Activity: Set the following entries down again exactly, line by line.

Extracted data section start

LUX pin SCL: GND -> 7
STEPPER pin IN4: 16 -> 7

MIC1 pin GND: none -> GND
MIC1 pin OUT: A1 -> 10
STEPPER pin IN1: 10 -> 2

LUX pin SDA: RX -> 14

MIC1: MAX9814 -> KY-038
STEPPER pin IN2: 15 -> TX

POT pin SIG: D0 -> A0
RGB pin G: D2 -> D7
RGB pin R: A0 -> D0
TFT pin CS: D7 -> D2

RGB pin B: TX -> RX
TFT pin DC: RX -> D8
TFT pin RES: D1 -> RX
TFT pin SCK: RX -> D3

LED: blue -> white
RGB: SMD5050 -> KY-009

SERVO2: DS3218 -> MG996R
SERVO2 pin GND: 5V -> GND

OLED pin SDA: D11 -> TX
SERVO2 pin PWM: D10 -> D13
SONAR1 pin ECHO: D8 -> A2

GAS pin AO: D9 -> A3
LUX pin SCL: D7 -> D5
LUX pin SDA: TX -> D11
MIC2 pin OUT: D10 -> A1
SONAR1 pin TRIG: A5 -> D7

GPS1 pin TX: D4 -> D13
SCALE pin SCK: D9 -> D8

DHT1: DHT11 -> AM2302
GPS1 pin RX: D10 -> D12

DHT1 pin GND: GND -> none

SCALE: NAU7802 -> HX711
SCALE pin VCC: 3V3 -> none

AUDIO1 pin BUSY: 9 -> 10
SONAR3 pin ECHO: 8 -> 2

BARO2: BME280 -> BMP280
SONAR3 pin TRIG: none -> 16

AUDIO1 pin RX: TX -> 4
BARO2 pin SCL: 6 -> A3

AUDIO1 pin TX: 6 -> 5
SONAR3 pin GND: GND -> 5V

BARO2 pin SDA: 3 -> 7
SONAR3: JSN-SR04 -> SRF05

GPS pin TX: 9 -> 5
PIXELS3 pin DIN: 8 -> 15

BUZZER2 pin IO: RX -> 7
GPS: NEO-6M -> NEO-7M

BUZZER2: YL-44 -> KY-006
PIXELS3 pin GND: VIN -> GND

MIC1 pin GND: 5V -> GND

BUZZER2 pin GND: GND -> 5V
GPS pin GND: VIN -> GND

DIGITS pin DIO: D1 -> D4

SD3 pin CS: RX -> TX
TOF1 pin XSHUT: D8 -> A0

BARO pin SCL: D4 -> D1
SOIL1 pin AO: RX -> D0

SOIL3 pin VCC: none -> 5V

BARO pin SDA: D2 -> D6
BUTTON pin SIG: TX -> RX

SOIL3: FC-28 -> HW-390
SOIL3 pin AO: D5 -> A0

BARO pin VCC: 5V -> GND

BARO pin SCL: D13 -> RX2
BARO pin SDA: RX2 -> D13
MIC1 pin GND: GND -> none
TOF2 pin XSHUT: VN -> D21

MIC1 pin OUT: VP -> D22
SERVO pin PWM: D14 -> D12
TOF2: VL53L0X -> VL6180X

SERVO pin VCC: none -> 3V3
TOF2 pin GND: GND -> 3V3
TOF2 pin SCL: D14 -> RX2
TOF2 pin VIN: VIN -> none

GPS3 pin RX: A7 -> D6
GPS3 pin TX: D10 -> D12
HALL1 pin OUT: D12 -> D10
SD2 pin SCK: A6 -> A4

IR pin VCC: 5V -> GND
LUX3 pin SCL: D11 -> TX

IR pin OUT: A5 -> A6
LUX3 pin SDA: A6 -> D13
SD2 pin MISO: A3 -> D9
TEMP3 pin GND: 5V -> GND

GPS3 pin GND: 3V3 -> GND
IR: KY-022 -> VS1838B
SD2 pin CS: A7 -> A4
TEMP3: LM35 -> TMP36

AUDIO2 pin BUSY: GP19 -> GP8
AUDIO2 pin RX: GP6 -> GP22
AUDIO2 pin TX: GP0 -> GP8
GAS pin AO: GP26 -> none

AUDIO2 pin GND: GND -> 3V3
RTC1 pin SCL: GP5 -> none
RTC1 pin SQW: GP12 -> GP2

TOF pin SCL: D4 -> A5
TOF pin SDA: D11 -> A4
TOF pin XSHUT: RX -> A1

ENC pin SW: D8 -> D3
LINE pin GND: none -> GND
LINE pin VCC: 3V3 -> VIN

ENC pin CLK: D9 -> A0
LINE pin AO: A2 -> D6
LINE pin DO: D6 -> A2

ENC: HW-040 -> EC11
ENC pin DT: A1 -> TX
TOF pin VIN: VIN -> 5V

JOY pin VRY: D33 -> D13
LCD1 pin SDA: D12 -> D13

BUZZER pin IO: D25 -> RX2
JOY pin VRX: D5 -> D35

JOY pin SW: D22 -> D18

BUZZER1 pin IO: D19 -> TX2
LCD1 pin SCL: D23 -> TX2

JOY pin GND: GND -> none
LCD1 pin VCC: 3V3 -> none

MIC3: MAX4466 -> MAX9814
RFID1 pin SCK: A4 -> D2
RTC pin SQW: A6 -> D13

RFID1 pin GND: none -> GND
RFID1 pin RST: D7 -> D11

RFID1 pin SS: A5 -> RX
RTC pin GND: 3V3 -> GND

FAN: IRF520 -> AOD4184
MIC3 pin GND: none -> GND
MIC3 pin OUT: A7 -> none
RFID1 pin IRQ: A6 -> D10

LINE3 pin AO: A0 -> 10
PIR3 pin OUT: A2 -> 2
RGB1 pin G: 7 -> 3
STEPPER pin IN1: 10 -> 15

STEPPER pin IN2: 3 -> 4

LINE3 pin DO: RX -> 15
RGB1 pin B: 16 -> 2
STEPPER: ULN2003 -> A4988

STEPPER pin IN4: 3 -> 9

Extracted data section end

Exercise result:
LUX pin SCL: GND -> 7
STEPPER pin IN4: 16 -> 7

MIC1 pin GND: none -> GND
MIC1 pin OUT: A1 -> 10
STEPPER pin IN1: 10 -> 2

LUX pin SDA: RX -> 14

MIC1: MAX9814 -> KY-038
STEPPER pin IN2: 15 -> TX

POT pin SIG: D0 -> A0
RGB pin G: D2 -> D7
RGB pin R: A0 -> D0
TFT pin CS: D7 -> D2

RGB pin B: TX -> RX
TFT pin DC: RX -> D8
TFT pin RES: D1 -> RX
TFT pin SCK: RX -> D3

LED: blue -> white
RGB: SMD5050 -> KY-009

SERVO2: DS3218 -> MG996R
SERVO2 pin GND: 5V -> GND

OLED pin SDA: D11 -> TX
SERVO2 pin PWM: D10 -> D13
SONAR1 pin ECHO: D8 -> A2

GAS pin AO: D9 -> A3
LUX pin SCL: D7 -> D5
LUX pin SDA: TX -> D11
MIC2 pin OUT: D10 -> A1
SONAR1 pin TRIG: A5 -> D7

GPS1 pin TX: D4 -> D13
SCALE pin SCK: D9 -> D8

DHT1: DHT11 -> AM2302
GPS1 pin RX: D10 -> D12

DHT1 pin GND: GND -> none

SCALE: NAU7802 -> HX711
SCALE pin VCC: 3V3 -> none

AUDIO1 pin BUSY: 9 -> 10
SONAR3 pin ECHO: 8 -> 2

BARO2: BME280 -> BMP280
SONAR3 pin TRIG: none -> 16

AUDIO1 pin RX: TX -> 4
BARO2 pin SCL: 6 -> A3

AUDIO1 pin TX: 6 -> 5
SONAR3 pin GND: GND -> 5V

BARO2 pin SDA: 3 -> 7
SONAR3: JSN-SR04 -> SRF05

GPS pin TX: 9 -> 5
PIXELS3 pin DIN: 8 -> 15

BUZZER2 pin IO: RX -> 7
GPS: NEO-6M -> NEO-7M

BUZZER2: YL-44 -> KY-006
PIXELS3 pin GND: VIN -> GND

MIC1 pin GND: 5V -> GND

BUZZER2 pin GND: GND -> 5V
GPS pin GND: VIN -> GND

DIGITS pin DIO: D1 -> D4

SD3 pin CS: RX -> TX
TOF1 pin XSHUT: D8 -> A0

BARO pin SCL: D4 -> D1
SOIL1 pin AO: RX -> D0

SOIL3 pin VCC: none -> 5V

BARO pin SDA: D2 -> D6
BUTTON pin SIG: TX -> RX

SOIL3: FC-28 -> HW-390
SOIL3 pin AO: D5 -> A0

BARO pin VCC: 5V -> GND

BARO pin SCL: D13 -> RX2
BARO pin SDA: RX2 -> D13
MIC1 pin GND: GND -> none
TOF2 pin XSHUT: VN -> D21

MIC1 pin OUT: VP -> D22
SERVO pin PWM: D14 -> D12
TOF2: VL53L0X -> VL6180X

SERVO pin VCC: none -> 3V3
TOF2 pin GND: GND -> 3V3
TOF2 pin SCL: D14 -> RX2
TOF2 pin VIN: VIN -> none

GPS3 pin RX: A7 -> D6
GPS3 pin TX: D10 -> D12
HALL1 pin OUT: D12 -> D10
SD2 pin SCK: A6 -> A4

IR pin VCC: 5V -> GND
LUX3 pin SCL: D11 -> TX

IR pin OUT: A5 -> A6
LUX3 pin SDA: A6 -> D13
SD2 pin MISO: A3 -> D9
TEMP3 pin GND: 5V -> GND

GPS3 pin GND: 3V3 -> GND
IR: KY-022 -> VS1838B
SD2 pin CS: A7 -> A4
TEMP3: LM35 -> TMP36

AUDIO2 pin BUSY: GP19 -> GP8
AUDIO2 pin RX: GP6 -> GP22
AUDIO2 pin TX: GP0 -> GP8
GAS pin AO: GP26 -> none

AUDIO2 pin GND: GND -> 3V3
RTC1 pin SCL: GP5 -> none
RTC1 pin SQW: GP12 -> GP2

TOF pin SCL: D4 -> A5
TOF pin SDA: D11 -> A4
TOF pin XSHUT: RX -> A1

ENC pin SW: D8 -> D3
LINE pin GND: none -> GND
LINE pin VCC: 3V3 -> VIN

ENC pin CLK: D9 -> A0
LINE pin AO: A2 -> D6
LINE pin DO: D6 -> A2

ENC: HW-040 -> EC11
ENC pin DT: A1 -> TX
TOF pin VIN: VIN -> 5V

JOY pin VRY: D33 -> D13
LCD1 pin SDA: D12 -> D13

BUZZER pin IO: D25 -> RX2
JOY pin VRX: D5 -> D35

JOY pin SW: D22 -> D18

BUZZER1 pin IO: D19 -> TX2
LCD1 pin SCL: D23 -> TX2

JOY pin GND: GND -> none
LCD1 pin VCC: 3V3 -> none

MIC3: MAX4466 -> MAX9814
RFID1 pin SCK: A4 -> D2
RTC pin SQW: A6 -> D13

RFID1 pin GND: none -> GND
RFID1 pin RST: D7 -> D11

RFID1 pin SS: A5 -> RX
RTC pin GND: 3V3 -> GND

FAN: IRF520 -> AOD4184
MIC3 pin GND: none -> GND
MIC3 pin OUT: A7 -> none
RFID1 pin IRQ: A6 -> D10

LINE3 pin AO: A0 -> 10
PIR3 pin OUT: A2 -> 2
RGB1 pin G: 7 -> 3
STEPPER pin IN1: 10 -> 15

STEPPER pin IN2: 3 -> 4

LINE3 pin DO: RX -> 15
RGB1 pin B: 16 -> 2
STEPPER: ULN2003 -> A4988

STEPPER pin IN4: 3 -> 9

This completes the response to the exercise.